What the exercise asks:
Once the line containing "camera: 80 degrees left, 5 degrees up" is located in the records below, repeat it and all lines that follow it exactly, leaving out any picture.
*** Dataset records ***
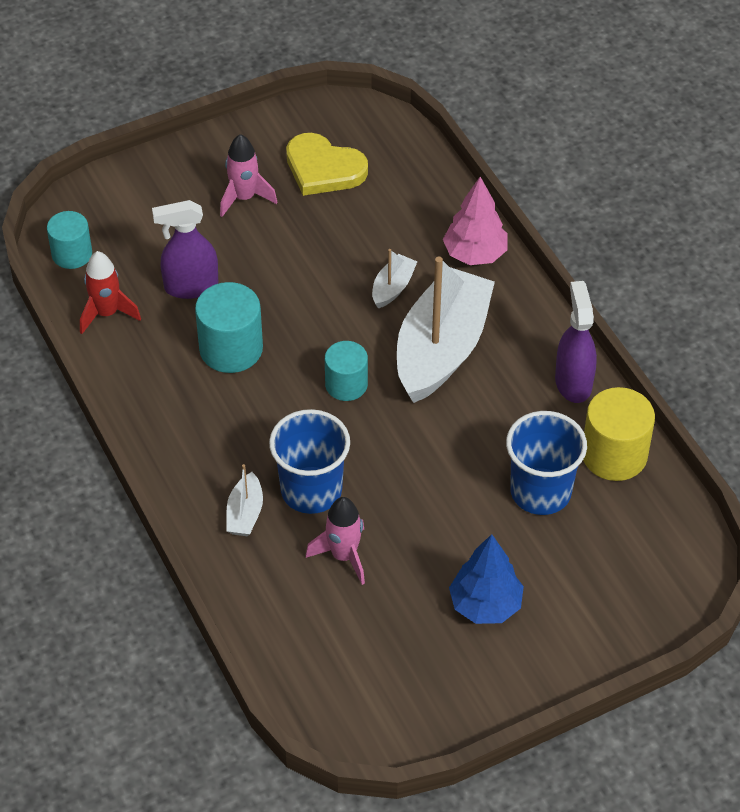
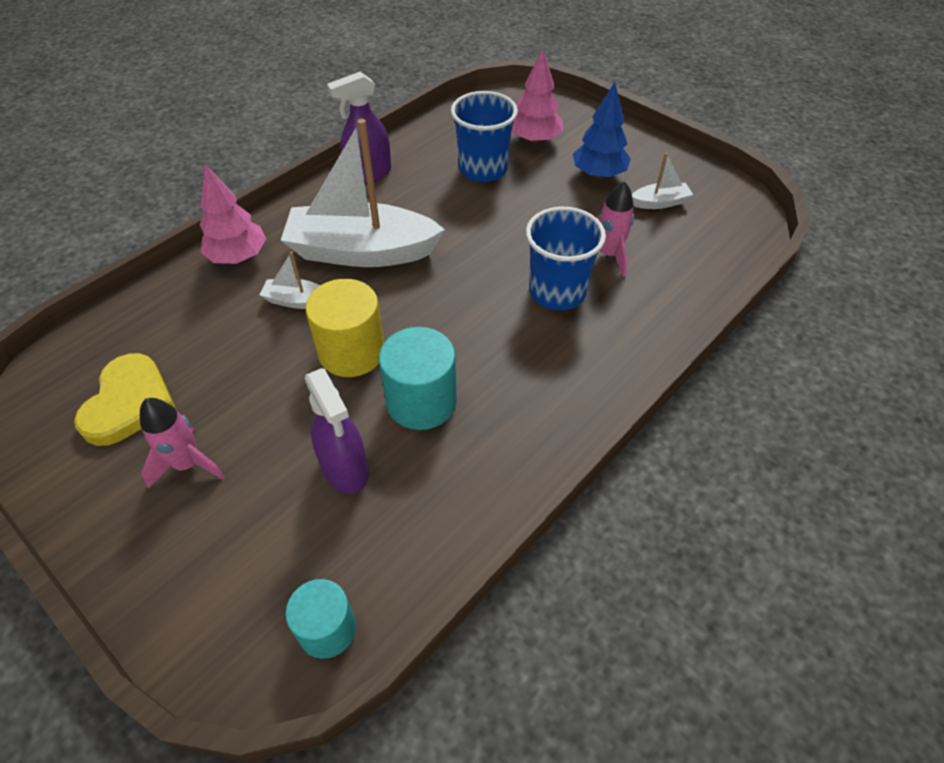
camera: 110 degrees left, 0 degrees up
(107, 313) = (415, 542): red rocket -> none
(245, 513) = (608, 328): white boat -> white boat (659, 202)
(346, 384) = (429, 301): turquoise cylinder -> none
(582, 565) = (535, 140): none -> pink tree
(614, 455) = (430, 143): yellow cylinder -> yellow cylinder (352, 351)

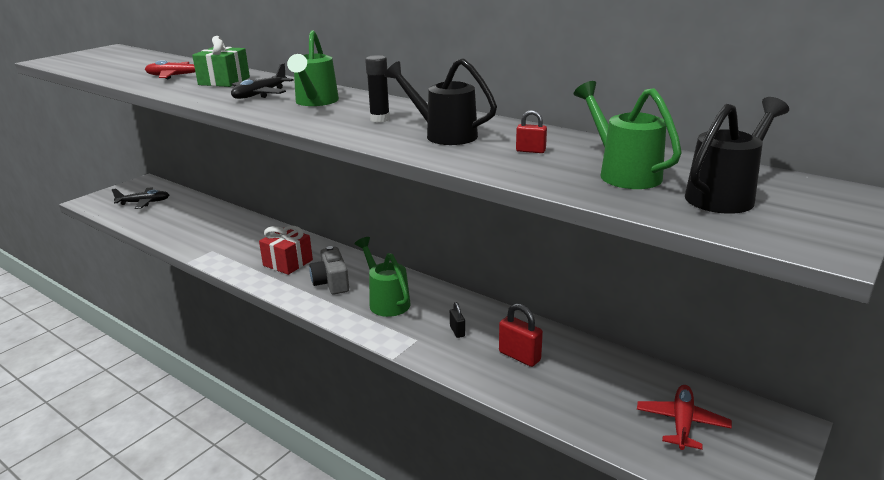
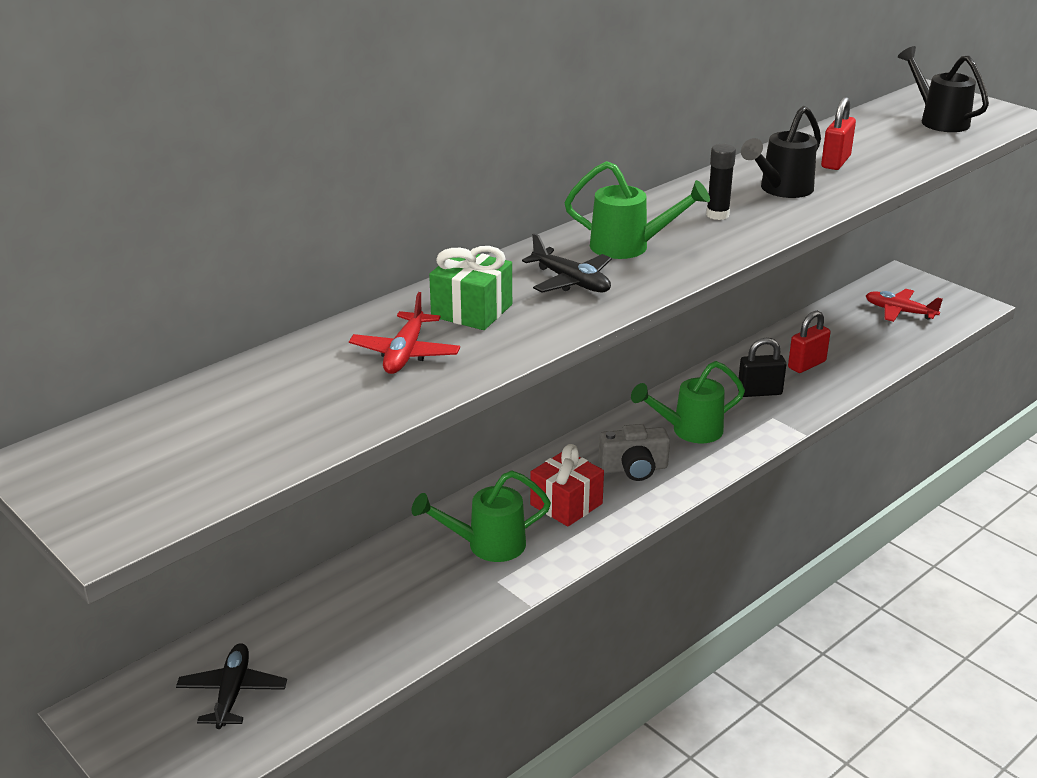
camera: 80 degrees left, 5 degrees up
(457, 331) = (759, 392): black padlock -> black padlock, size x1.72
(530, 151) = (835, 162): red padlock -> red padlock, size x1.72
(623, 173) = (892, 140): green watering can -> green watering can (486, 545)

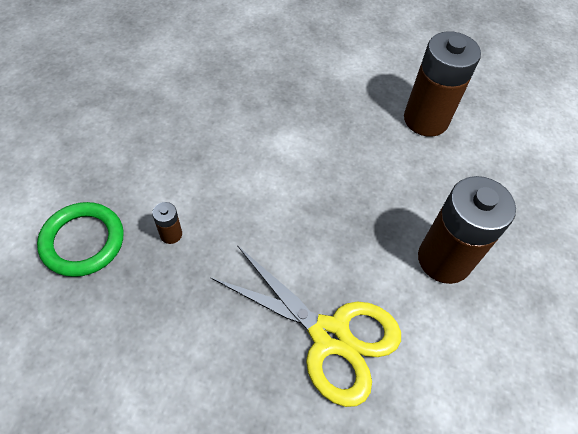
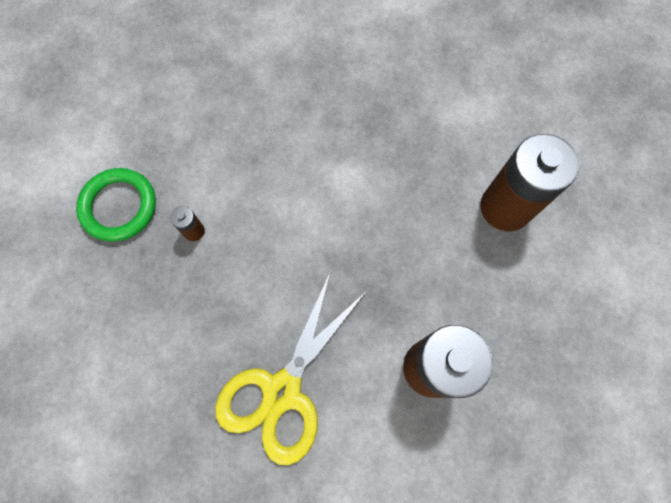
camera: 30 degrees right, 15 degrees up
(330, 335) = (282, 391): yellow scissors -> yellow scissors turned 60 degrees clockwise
*** End of Dataset records ***
Exercise answer:
camera: 80 degrees left, 5 degrees up
(457, 331) = (759, 392): black padlock -> black padlock, size x1.72
(530, 151) = (835, 162): red padlock -> red padlock, size x1.72
(623, 173) = (892, 140): green watering can -> green watering can (486, 545)

camera: 30 degrees right, 15 degrees up
(330, 335) = (282, 391): yellow scissors -> yellow scissors turned 60 degrees clockwise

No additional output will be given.